**TASK INSTRUCTIONS:** Without changing a single character, copy every record below.

**LISTED RECORDS:**

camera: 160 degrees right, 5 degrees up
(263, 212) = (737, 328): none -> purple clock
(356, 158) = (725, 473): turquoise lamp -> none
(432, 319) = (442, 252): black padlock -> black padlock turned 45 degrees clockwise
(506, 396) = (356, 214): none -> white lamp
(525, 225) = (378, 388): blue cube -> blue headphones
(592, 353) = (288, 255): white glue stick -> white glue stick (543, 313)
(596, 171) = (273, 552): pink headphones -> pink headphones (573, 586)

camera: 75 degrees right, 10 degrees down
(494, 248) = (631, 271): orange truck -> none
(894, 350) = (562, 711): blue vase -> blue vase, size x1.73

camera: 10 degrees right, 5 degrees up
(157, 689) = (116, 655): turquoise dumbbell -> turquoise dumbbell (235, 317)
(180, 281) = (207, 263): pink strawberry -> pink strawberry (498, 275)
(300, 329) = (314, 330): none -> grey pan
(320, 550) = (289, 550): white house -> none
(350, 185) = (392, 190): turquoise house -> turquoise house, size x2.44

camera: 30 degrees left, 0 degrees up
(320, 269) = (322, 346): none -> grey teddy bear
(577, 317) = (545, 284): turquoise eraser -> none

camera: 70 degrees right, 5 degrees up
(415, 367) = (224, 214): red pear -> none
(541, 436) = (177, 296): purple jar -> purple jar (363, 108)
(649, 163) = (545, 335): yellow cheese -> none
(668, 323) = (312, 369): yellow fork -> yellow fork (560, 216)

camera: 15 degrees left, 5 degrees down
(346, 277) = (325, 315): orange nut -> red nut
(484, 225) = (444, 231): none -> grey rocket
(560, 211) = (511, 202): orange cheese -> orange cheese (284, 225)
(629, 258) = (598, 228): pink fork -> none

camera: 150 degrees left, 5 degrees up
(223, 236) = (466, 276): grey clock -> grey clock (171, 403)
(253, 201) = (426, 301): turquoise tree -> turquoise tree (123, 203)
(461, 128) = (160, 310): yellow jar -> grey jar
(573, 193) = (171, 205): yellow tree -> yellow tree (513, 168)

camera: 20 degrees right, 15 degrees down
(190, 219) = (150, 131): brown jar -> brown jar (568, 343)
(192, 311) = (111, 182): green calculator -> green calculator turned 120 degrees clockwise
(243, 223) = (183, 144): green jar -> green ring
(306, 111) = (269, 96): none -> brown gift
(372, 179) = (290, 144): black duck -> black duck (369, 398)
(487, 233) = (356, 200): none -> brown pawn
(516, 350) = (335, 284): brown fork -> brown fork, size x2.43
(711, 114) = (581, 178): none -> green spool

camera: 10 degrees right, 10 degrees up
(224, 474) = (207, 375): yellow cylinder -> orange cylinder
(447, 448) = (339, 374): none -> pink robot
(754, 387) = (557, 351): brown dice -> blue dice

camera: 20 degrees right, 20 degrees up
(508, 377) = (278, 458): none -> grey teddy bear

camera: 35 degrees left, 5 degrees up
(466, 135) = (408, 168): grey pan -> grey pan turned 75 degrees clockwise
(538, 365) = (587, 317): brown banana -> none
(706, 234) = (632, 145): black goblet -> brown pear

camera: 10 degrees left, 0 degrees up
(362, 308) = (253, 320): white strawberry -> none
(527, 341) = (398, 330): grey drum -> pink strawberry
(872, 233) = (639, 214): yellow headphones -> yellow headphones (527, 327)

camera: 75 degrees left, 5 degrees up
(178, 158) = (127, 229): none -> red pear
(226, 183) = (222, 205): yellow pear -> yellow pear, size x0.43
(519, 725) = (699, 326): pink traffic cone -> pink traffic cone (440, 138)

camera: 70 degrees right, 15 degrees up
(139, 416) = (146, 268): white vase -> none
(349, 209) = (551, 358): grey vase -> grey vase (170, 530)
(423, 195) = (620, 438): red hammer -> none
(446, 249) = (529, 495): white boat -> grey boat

**WRITTEN SOLUTION:**
camera: 160 degrees right, 5 degrees up
(263, 212) = (737, 328): none -> purple clock
(356, 158) = (725, 473): turquoise lamp -> none
(432, 319) = (442, 252): black padlock -> black padlock turned 45 degrees clockwise
(506, 396) = (356, 214): none -> white lamp
(525, 225) = (378, 388): blue cube -> blue headphones
(592, 353) = (288, 255): white glue stick -> white glue stick (543, 313)
(596, 171) = (273, 552): pink headphones -> pink headphones (573, 586)

camera: 75 degrees right, 10 degrees down
(494, 248) = (631, 271): orange truck -> none
(894, 350) = (562, 711): blue vase -> blue vase, size x1.73

camera: 10 degrees right, 5 degrees up
(157, 689) = (116, 655): turquoise dumbbell -> turquoise dumbbell (235, 317)
(180, 281) = (207, 263): pink strawberry -> pink strawberry (498, 275)
(300, 329) = (314, 330): none -> grey pan
(320, 550) = (289, 550): white house -> none
(350, 185) = (392, 190): turquoise house -> turquoise house, size x2.44

camera: 30 degrees left, 0 degrees up
(320, 269) = (322, 346): none -> grey teddy bear
(577, 317) = (545, 284): turquoise eraser -> none

camera: 70 degrees right, 5 degrees up
(415, 367) = (224, 214): red pear -> none
(541, 436) = (177, 296): purple jar -> purple jar (363, 108)
(649, 163) = (545, 335): yellow cheese -> none
(668, 323) = (312, 369): yellow fork -> yellow fork (560, 216)

camera: 15 degrees left, 5 degrees down
(346, 277) = (325, 315): orange nut -> red nut
(484, 225) = (444, 231): none -> grey rocket
(560, 211) = (511, 202): orange cheese -> orange cheese (284, 225)
(629, 258) = (598, 228): pink fork -> none

camera: 150 degrees left, 5 degrees up
(223, 236) = (466, 276): grey clock -> grey clock (171, 403)
(253, 201) = (426, 301): turquoise tree -> turquoise tree (123, 203)
(461, 128) = (160, 310): yellow jar -> grey jar
(573, 193) = (171, 205): yellow tree -> yellow tree (513, 168)

camera: 20 degrees right, 15 degrees down
(190, 219) = (150, 131): brown jar -> brown jar (568, 343)
(192, 311) = (111, 182): green calculator -> green calculator turned 120 degrees clockwise
(243, 223) = (183, 144): green jar -> green ring
(306, 111) = (269, 96): none -> brown gift
(372, 179) = (290, 144): black duck -> black duck (369, 398)
(487, 233) = (356, 200): none -> brown pawn
(516, 350) = (335, 284): brown fork -> brown fork, size x2.43
(711, 114) = (581, 178): none -> green spool

camera: 10 degrees right, 10 degrees up
(224, 474) = (207, 375): yellow cylinder -> orange cylinder
(447, 448) = (339, 374): none -> pink robot
(754, 387) = (557, 351): brown dice -> blue dice

camera: 20 degrees right, 20 degrees up
(508, 377) = (278, 458): none -> grey teddy bear

camera: 35 degrees left, 5 degrees up
(466, 135) = (408, 168): grey pan -> grey pan turned 75 degrees clockwise
(538, 365) = (587, 317): brown banana -> none
(706, 234) = (632, 145): black goblet -> brown pear

camera: 10 degrees left, 0 degrees up
(362, 308) = (253, 320): white strawberry -> none
(527, 341) = (398, 330): grey drum -> pink strawberry
(872, 233) = (639, 214): yellow headphones -> yellow headphones (527, 327)

camera: 75 degrees left, 5 degrees up
(178, 158) = (127, 229): none -> red pear
(226, 183) = (222, 205): yellow pear -> yellow pear, size x0.43
(519, 725) = (699, 326): pink traffic cone -> pink traffic cone (440, 138)

camera: 70 degrees right, 15 degrees up
(139, 416) = (146, 268): white vase -> none
(349, 209) = (551, 358): grey vase -> grey vase (170, 530)
(423, 195) = (620, 438): red hammer -> none
(446, 249) = (529, 495): white boat -> grey boat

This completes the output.